About this exercise>
Only the lines from the one with "Q201: PNP 2N2907" through the end of the data below belong in the answer, restated word for word, pictures excluded.

Listed records>
▼

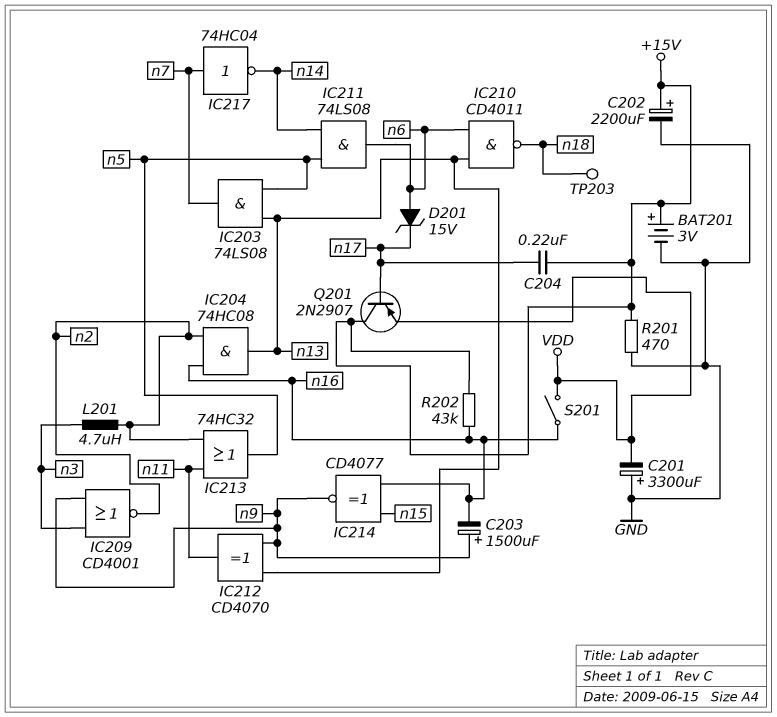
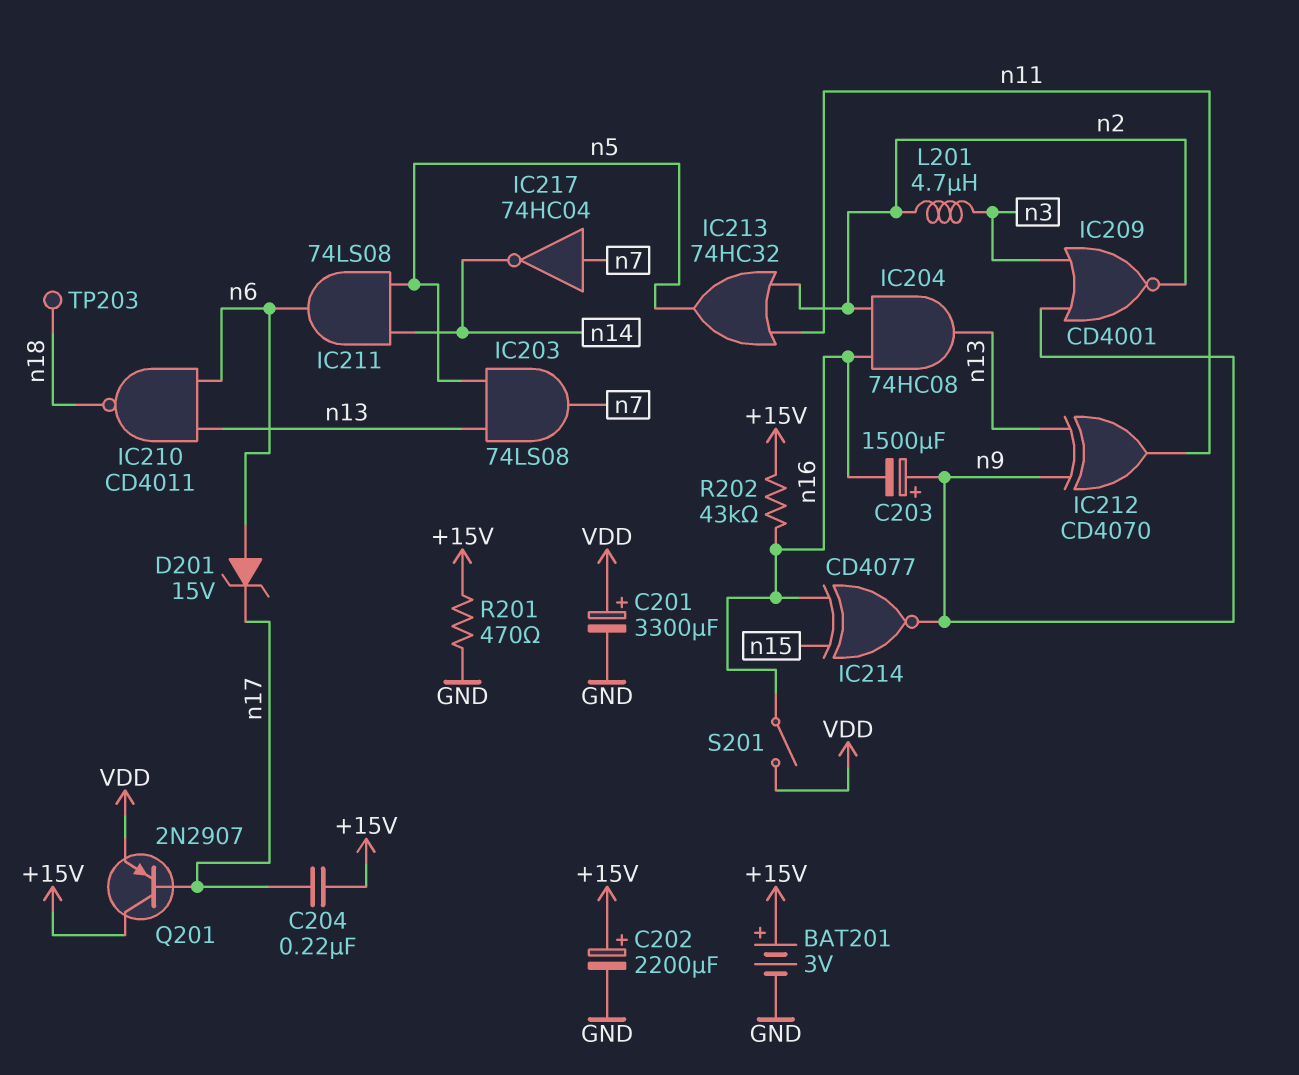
C201: 3300uF (plus GND, minus VDD) -> 3300uF (plus VDD, minus GND)

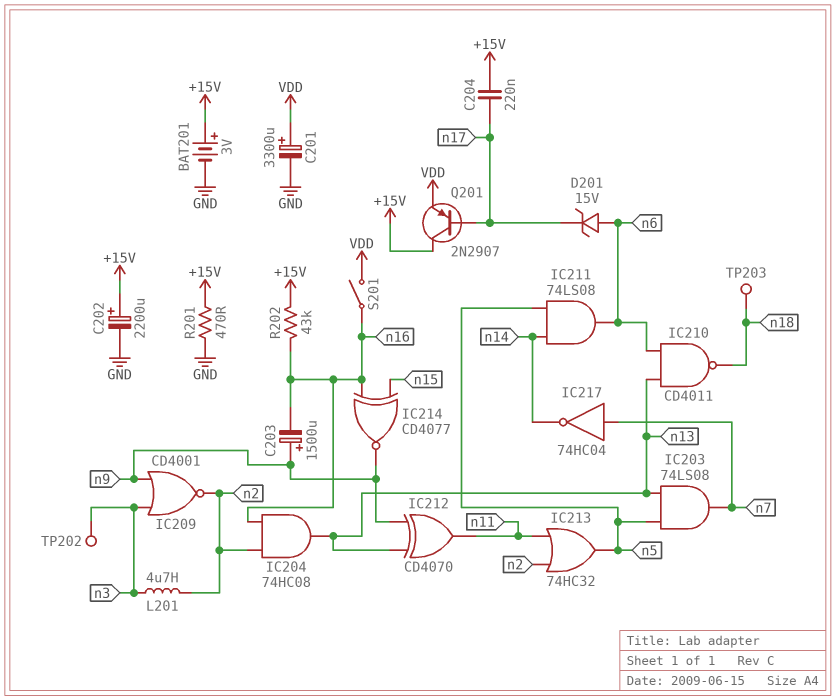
TP202: none -> test point (n3)

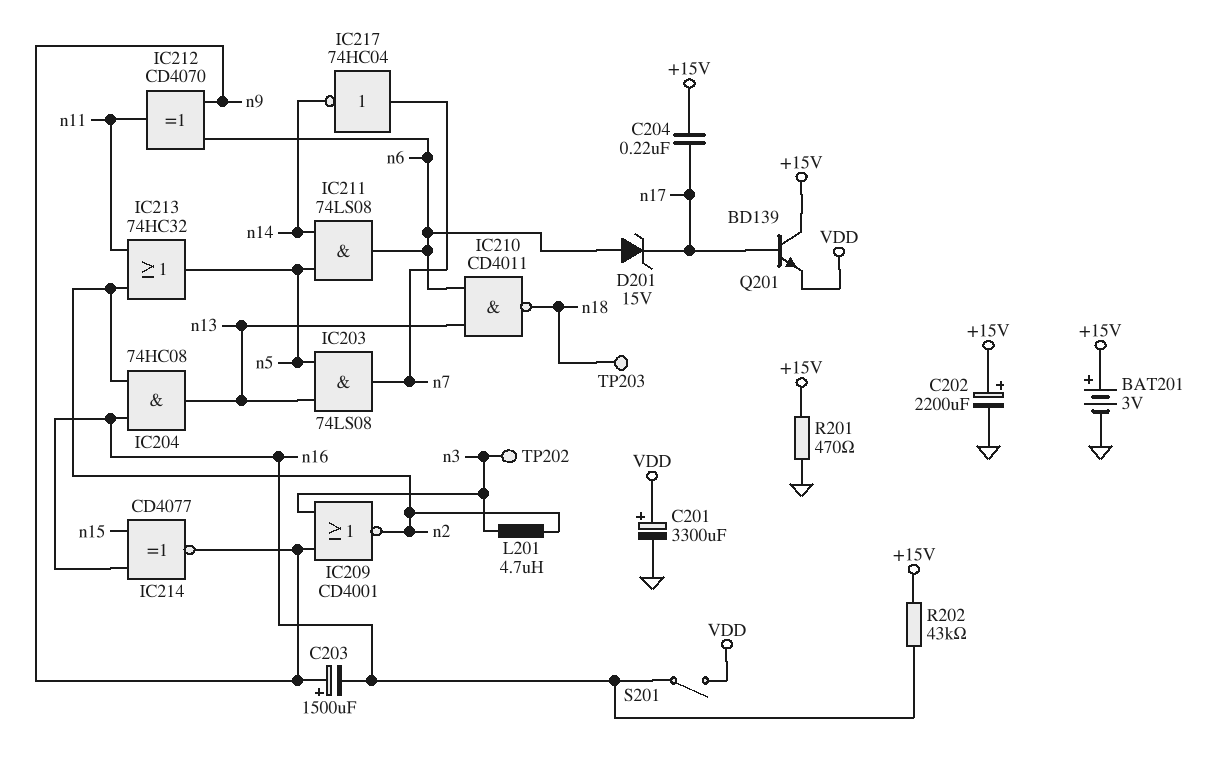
IC212: XOR CD4070 (in n9, in n13, out n11) -> XOR CD4070 (in n6, in n9, out n11)
Q201: PNP 2N2907 (B n17, C +15V, E VDD) -> NPN BD139 (B n17, C +15V, E VDD)

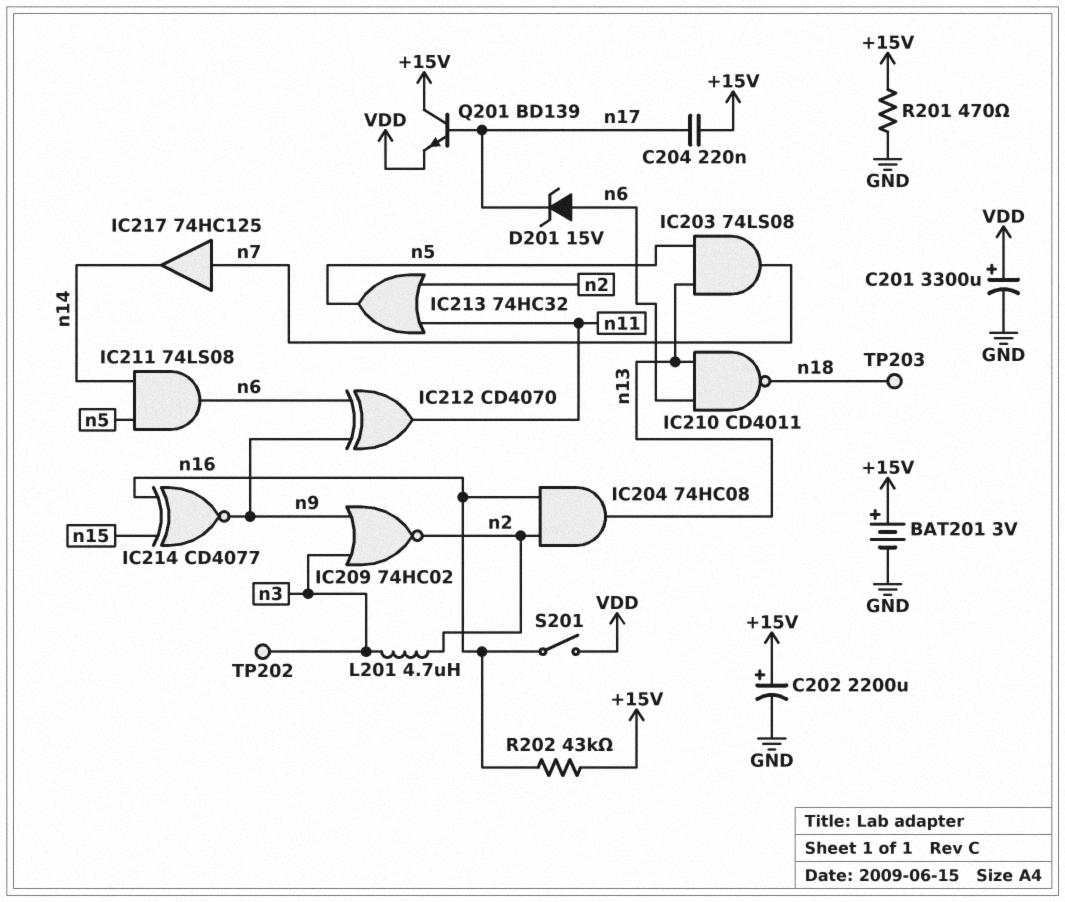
C203: 1500uF (plus n9, minus n16) -> none
IC209: NOR CD4001 (in n3, in n9, out n2) -> NOR 74HC02 (in n3, in n9, out n2)
IC217: NOT 74HC04 (in n7, out n14) -> buffer 74HC125 (in n7, out n14)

▲

Task response>
Q201: PNP 2N2907 (B n17, C +15V, E VDD) -> NPN BD139 (B n17, C +15V, E VDD)

C203: 1500uF (plus n9, minus n16) -> none
IC209: NOR CD4001 (in n3, in n9, out n2) -> NOR 74HC02 (in n3, in n9, out n2)
IC217: NOT 74HC04 (in n7, out n14) -> buffer 74HC125 (in n7, out n14)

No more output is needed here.